■ **What to produce**: Using the records below, filter for lines that contain the string "lime" and copy them out.

── Recorded information

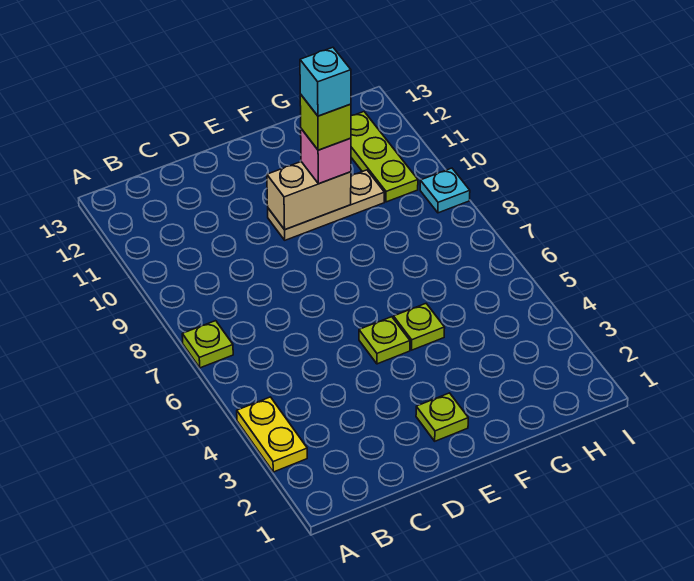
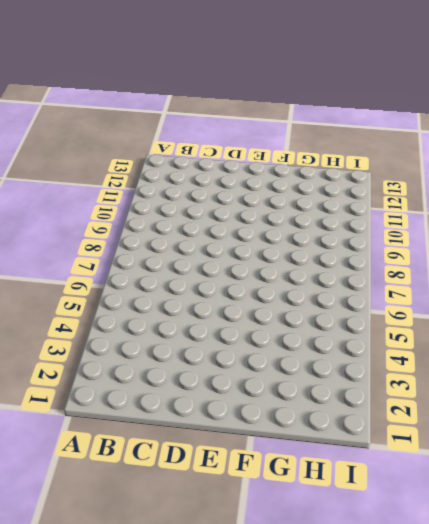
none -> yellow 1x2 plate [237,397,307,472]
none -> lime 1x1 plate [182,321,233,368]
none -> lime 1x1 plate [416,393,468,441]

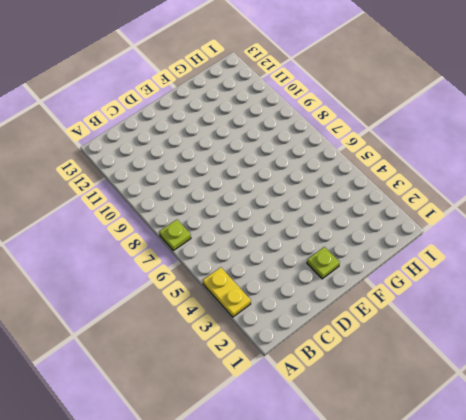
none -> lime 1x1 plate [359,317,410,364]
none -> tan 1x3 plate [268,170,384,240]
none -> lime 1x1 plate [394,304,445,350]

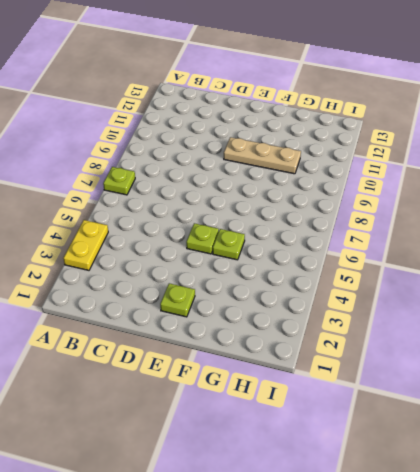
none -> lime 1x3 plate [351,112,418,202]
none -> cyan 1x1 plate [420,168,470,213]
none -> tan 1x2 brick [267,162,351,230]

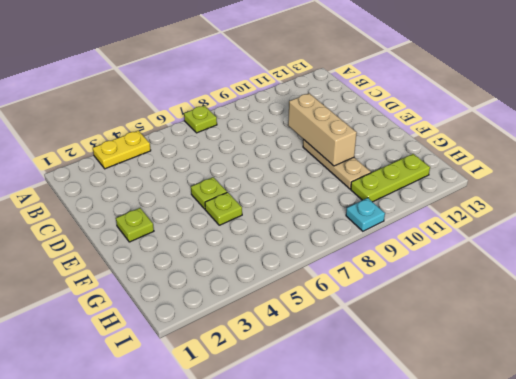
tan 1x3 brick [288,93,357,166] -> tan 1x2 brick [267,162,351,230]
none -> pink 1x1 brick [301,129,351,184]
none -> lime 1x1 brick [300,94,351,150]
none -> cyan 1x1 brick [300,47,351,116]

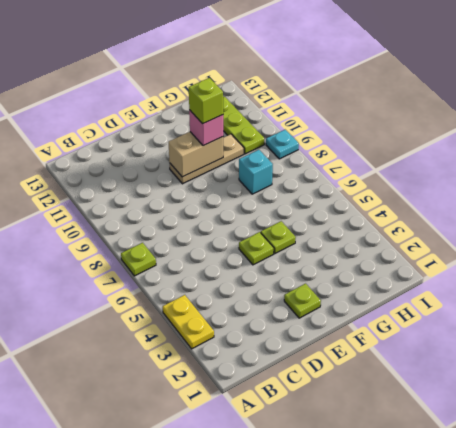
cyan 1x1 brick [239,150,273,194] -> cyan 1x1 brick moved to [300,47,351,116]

────

■ **Solution to the problem**:
none -> lime 1x1 plate [182,321,233,368]
none -> lime 1x1 plate [416,393,468,441]
none -> lime 1x1 plate [359,317,410,364]
none -> lime 1x1 plate [394,304,445,350]
none -> lime 1x3 plate [351,112,418,202]
none -> lime 1x1 brick [300,94,351,150]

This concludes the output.